The entries that follow must be given again exactly, with the pictures excluded.

··· Data supplied

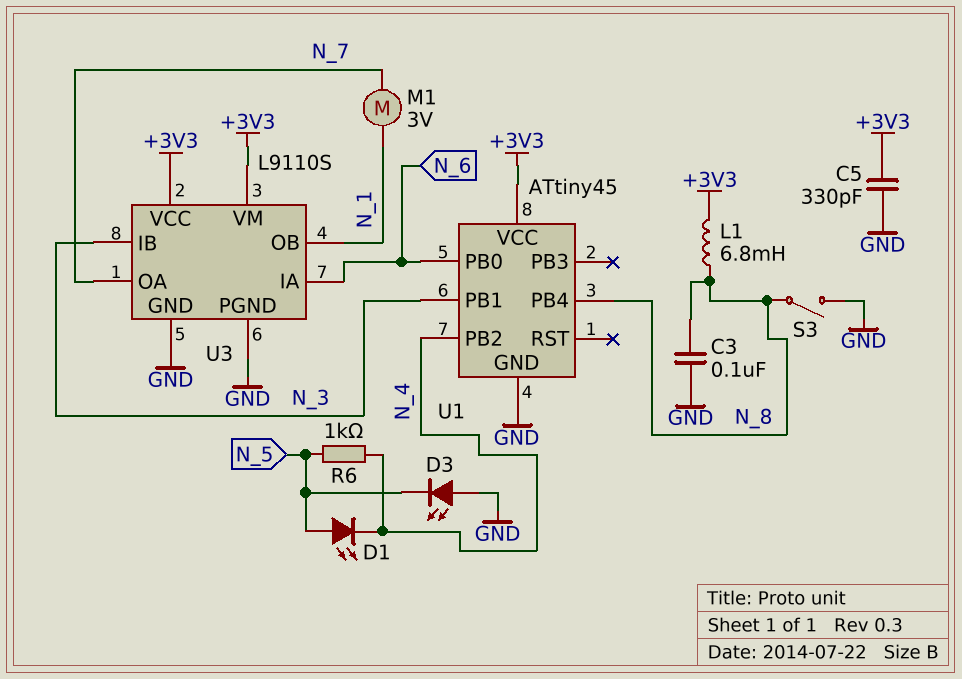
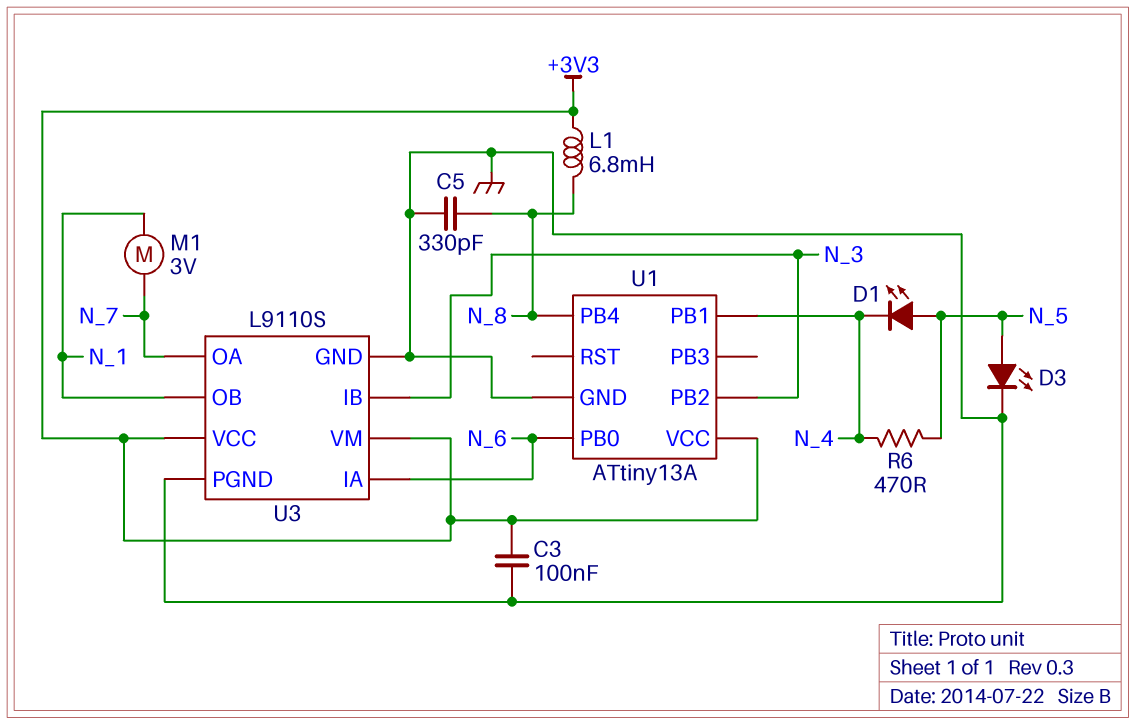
C3: 100nF (GND, N_8) -> 100nF (+3V3, GND)
C5: 330pF (+3V3, GND) -> 330pF (GND, N_8)
D3: LED (A GND, K N_5) -> LED (A N_5, K GND)
R6: 1k (N_4, N_5) -> 470 (N_4, N_5)
S3: switch (GND, N_8) -> none
U1: ATtiny45 -> ATtiny13A
U1 pin PB1: N_3 -> N_4
U1 pin PB2: N_4 -> N_3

······

Reply:
C3: 100nF (GND, N_8) -> 100nF (+3V3, GND)
C5: 330pF (+3V3, GND) -> 330pF (GND, N_8)
D3: LED (A GND, K N_5) -> LED (A N_5, K GND)
R6: 1k (N_4, N_5) -> 470 (N_4, N_5)
S3: switch (GND, N_8) -> none
U1: ATtiny45 -> ATtiny13A
U1 pin PB1: N_3 -> N_4
U1 pin PB2: N_4 -> N_3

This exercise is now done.